### EXERCISE DIRECTIONS
Using the data beneath this instruction, retype only the lines from the one that contains "blue brush: 2 -> 3" down to the one that contains "yellow cupcake: 1 -> 3", both included, exactly as they appear.

### EXERCISE INPUTS
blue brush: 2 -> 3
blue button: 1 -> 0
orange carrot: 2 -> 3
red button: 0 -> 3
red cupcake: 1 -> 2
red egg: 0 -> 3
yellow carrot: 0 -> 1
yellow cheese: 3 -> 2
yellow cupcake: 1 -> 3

--

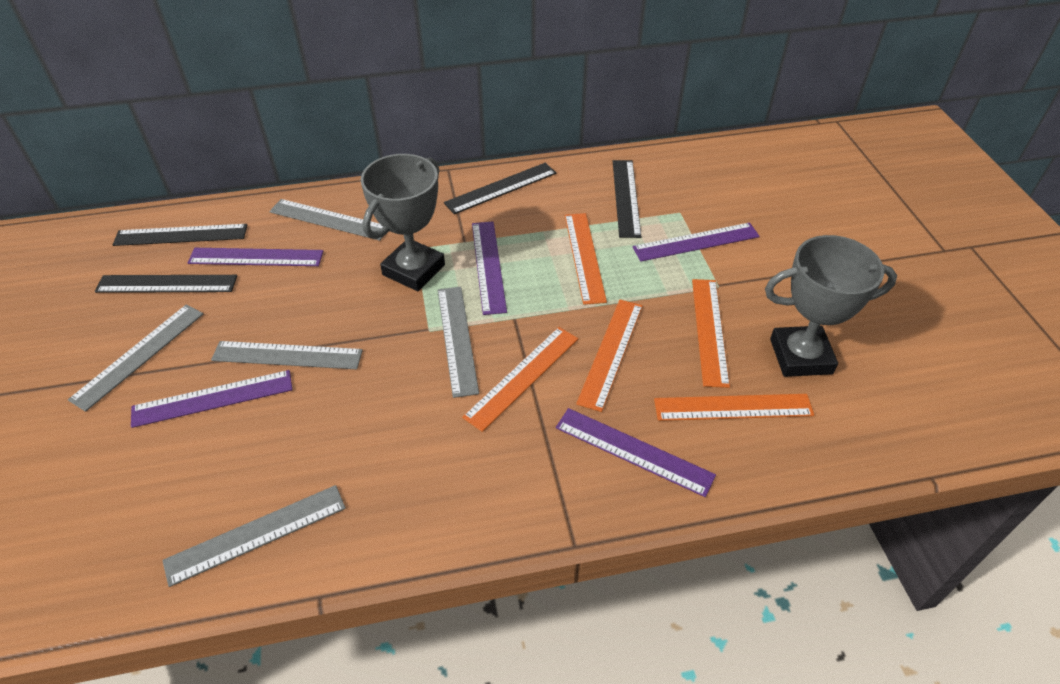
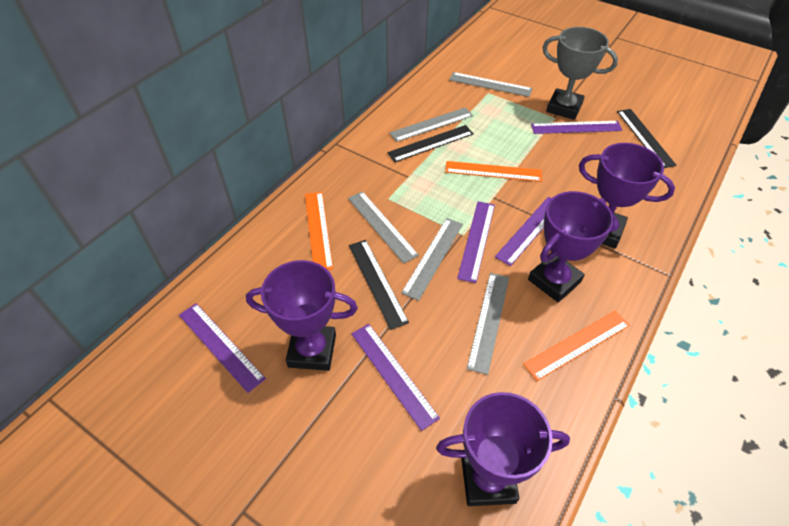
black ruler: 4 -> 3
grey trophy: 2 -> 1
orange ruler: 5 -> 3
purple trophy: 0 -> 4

* * *

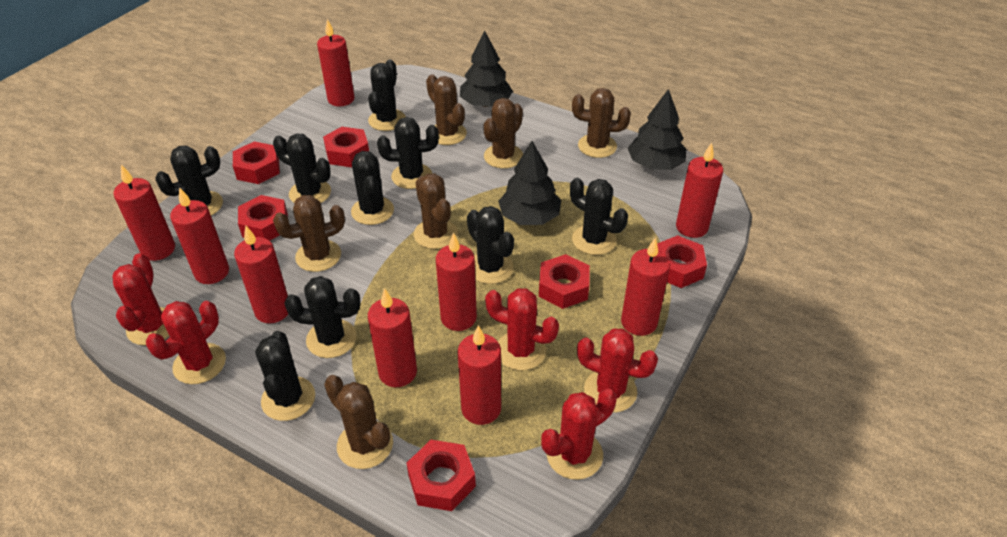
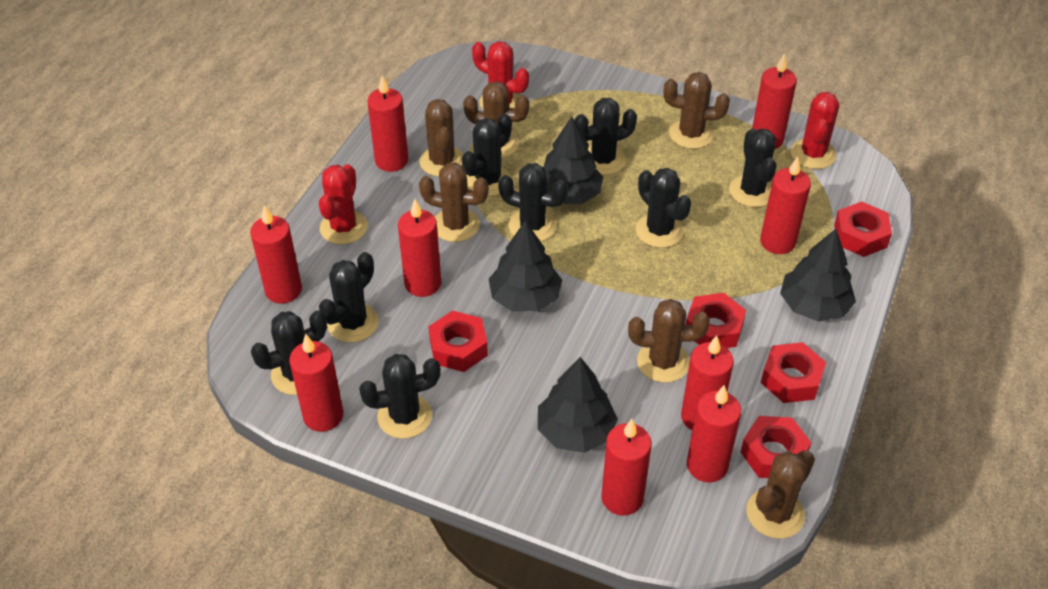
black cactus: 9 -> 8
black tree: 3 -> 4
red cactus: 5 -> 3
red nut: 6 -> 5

### EXERCISE RESULT
blue brush: 2 -> 3
blue button: 1 -> 0
orange carrot: 2 -> 3
red button: 0 -> 3
red cupcake: 1 -> 2
red egg: 0 -> 3
yellow carrot: 0 -> 1
yellow cheese: 3 -> 2
yellow cupcake: 1 -> 3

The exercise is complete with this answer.